__Task instructions__.
Write out the following listing's lines from the one with "repainted,maison (vert),(553 124),maison" to the one with "gone,planche à découper", exactly, with both included and no others.

(The data)

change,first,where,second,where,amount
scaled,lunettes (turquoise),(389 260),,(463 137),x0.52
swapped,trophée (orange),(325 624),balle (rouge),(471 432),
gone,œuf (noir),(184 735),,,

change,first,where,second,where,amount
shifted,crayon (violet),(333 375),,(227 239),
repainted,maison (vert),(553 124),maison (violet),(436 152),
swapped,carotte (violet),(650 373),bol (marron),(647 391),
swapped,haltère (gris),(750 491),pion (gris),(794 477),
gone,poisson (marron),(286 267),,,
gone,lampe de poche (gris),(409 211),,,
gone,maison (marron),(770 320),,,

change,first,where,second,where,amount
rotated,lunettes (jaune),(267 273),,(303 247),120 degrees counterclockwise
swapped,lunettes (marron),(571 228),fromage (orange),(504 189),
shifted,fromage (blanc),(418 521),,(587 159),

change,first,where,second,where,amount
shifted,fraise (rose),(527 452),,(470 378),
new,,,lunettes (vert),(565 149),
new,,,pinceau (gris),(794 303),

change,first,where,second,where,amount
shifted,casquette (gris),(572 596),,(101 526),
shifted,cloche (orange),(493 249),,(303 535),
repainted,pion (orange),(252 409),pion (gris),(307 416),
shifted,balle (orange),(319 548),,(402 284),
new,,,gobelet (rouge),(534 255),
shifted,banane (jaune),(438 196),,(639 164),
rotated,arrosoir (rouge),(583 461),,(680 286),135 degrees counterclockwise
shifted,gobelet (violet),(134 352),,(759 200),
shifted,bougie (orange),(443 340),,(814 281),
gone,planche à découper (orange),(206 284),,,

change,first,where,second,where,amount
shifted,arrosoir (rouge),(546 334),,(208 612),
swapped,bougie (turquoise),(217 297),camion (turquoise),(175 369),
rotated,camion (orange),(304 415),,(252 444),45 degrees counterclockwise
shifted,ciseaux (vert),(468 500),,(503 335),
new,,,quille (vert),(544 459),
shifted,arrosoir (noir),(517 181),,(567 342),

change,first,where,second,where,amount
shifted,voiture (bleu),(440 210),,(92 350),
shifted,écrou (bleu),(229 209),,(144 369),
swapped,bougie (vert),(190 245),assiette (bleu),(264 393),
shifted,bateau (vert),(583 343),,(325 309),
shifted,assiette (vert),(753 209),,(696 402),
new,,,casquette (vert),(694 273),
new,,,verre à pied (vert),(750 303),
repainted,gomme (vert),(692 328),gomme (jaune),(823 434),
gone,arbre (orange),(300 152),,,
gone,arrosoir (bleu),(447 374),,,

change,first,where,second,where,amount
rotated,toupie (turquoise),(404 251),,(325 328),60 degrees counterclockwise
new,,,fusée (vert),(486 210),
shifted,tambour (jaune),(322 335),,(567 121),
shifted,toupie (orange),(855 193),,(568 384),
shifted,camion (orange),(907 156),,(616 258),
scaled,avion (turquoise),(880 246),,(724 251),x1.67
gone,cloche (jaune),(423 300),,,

(End The data)

__Exercise result__.
repainted,maison (vert),(553 124),maison (violet),(436 152),
swapped,carotte (violet),(650 373),bol (marron),(647 391),
swapped,haltère (gris),(750 491),pion (gris),(794 477),
gone,poisson (marron),(286 267),,,
gone,lampe de poche (gris),(409 211),,,
gone,maison (marron),(770 320),,,

change,first,where,second,where,amount
rotated,lunettes (jaune),(267 273),,(303 247),120 degrees counterclockwise
swapped,lunettes (marron),(571 228),fromage (orange),(504 189),
shifted,fromage (blanc),(418 521),,(587 159),

change,first,where,second,where,amount
shifted,fraise (rose),(527 452),,(470 378),
new,,,lunettes (vert),(565 149),
new,,,pinceau (gris),(794 303),

change,first,where,second,where,amount
shifted,casquette (gris),(572 596),,(101 526),
shifted,cloche (orange),(493 249),,(303 535),
repainted,pion (orange),(252 409),pion (gris),(307 416),
shifted,balle (orange),(319 548),,(402 284),
new,,,gobelet (rouge),(534 255),
shifted,banane (jaune),(438 196),,(639 164),
rotated,arrosoir (rouge),(583 461),,(680 286),135 degrees counterclockwise
shifted,gobelet (violet),(134 352),,(759 200),
shifted,bougie (orange),(443 340),,(814 281),
gone,planche à découper (orange),(206 284),,,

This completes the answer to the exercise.